- EXERCISE DESCRIPTION:
After locating the line that holds "IC204 pin CV: CV -> RC", transcribe it and each following line to the end of the records, changing nothing and adding nothing.

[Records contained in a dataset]
↓↓↓
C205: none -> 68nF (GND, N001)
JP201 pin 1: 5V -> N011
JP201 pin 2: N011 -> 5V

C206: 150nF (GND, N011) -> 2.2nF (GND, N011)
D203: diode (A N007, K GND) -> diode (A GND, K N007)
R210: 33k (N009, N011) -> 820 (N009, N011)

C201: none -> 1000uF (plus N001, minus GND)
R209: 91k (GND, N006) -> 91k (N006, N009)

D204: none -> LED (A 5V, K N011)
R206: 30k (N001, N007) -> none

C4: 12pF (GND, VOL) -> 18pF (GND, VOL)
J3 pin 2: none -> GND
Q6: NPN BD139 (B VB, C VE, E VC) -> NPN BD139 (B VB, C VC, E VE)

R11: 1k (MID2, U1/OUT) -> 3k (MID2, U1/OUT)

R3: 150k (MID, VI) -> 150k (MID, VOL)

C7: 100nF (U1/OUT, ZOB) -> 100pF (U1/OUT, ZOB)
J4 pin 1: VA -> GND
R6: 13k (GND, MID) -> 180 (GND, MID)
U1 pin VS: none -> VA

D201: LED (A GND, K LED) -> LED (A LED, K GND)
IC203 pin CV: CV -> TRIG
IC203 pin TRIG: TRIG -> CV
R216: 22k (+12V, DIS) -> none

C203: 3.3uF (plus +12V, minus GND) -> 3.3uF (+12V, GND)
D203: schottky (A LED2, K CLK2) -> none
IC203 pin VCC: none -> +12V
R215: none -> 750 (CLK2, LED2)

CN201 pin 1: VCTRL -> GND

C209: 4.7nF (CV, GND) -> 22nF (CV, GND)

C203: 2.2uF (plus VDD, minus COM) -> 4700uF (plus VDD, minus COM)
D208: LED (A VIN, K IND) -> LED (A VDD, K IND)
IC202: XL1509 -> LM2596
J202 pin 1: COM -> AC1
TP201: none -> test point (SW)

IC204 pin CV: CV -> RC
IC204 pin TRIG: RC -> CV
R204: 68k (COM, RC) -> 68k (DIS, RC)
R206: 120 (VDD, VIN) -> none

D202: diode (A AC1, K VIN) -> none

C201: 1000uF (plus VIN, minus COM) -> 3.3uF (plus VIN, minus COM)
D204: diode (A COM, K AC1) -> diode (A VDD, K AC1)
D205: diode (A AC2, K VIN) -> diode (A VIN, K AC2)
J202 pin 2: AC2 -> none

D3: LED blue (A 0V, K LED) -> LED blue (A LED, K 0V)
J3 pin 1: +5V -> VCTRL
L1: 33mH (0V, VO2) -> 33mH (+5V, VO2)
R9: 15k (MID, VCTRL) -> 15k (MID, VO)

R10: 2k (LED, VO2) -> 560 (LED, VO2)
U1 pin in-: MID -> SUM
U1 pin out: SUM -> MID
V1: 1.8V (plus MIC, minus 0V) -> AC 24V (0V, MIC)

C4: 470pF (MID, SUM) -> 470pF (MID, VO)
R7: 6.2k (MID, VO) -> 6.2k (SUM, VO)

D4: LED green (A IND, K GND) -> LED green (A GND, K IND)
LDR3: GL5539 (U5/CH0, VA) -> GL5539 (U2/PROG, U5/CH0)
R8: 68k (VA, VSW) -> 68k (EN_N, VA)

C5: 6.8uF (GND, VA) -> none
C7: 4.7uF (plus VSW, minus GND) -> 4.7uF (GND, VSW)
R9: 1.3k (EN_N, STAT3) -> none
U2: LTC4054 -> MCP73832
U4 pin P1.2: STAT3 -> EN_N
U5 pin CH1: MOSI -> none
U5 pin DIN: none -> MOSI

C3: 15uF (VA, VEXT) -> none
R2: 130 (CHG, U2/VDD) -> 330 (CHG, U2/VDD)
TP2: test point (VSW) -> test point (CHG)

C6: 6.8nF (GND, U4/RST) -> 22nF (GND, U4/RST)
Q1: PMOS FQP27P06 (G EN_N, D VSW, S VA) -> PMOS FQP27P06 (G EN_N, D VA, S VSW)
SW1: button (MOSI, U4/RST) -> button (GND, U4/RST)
↑↑↑
- RESPONSE TO THE EXERCISE:
IC204 pin CV: CV -> RC
IC204 pin TRIG: RC -> CV
R204: 68k (COM, RC) -> 68k (DIS, RC)
R206: 120 (VDD, VIN) -> none

D202: diode (A AC1, K VIN) -> none

C201: 1000uF (plus VIN, minus COM) -> 3.3uF (plus VIN, minus COM)
D204: diode (A COM, K AC1) -> diode (A VDD, K AC1)
D205: diode (A AC2, K VIN) -> diode (A VIN, K AC2)
J202 pin 2: AC2 -> none

D3: LED blue (A 0V, K LED) -> LED blue (A LED, K 0V)
J3 pin 1: +5V -> VCTRL
L1: 33mH (0V, VO2) -> 33mH (+5V, VO2)
R9: 15k (MID, VCTRL) -> 15k (MID, VO)

R10: 2k (LED, VO2) -> 560 (LED, VO2)
U1 pin in-: MID -> SUM
U1 pin out: SUM -> MID
V1: 1.8V (plus MIC, minus 0V) -> AC 24V (0V, MIC)

C4: 470pF (MID, SUM) -> 470pF (MID, VO)
R7: 6.2k (MID, VO) -> 6.2k (SUM, VO)

D4: LED green (A IND, K GND) -> LED green (A GND, K IND)
LDR3: GL5539 (U5/CH0, VA) -> GL5539 (U2/PROG, U5/CH0)
R8: 68k (VA, VSW) -> 68k (EN_N, VA)

C5: 6.8uF (GND, VA) -> none
C7: 4.7uF (plus VSW, minus GND) -> 4.7uF (GND, VSW)
R9: 1.3k (EN_N, STAT3) -> none
U2: LTC4054 -> MCP73832
U4 pin P1.2: STAT3 -> EN_N
U5 pin CH1: MOSI -> none
U5 pin DIN: none -> MOSI

C3: 15uF (VA, VEXT) -> none
R2: 130 (CHG, U2/VDD) -> 330 (CHG, U2/VDD)
TP2: test point (VSW) -> test point (CHG)

C6: 6.8nF (GND, U4/RST) -> 22nF (GND, U4/RST)
Q1: PMOS FQP27P06 (G EN_N, D VSW, S VA) -> PMOS FQP27P06 (G EN_N, D VA, S VSW)
SW1: button (MOSI, U4/RST) -> button (GND, U4/RST)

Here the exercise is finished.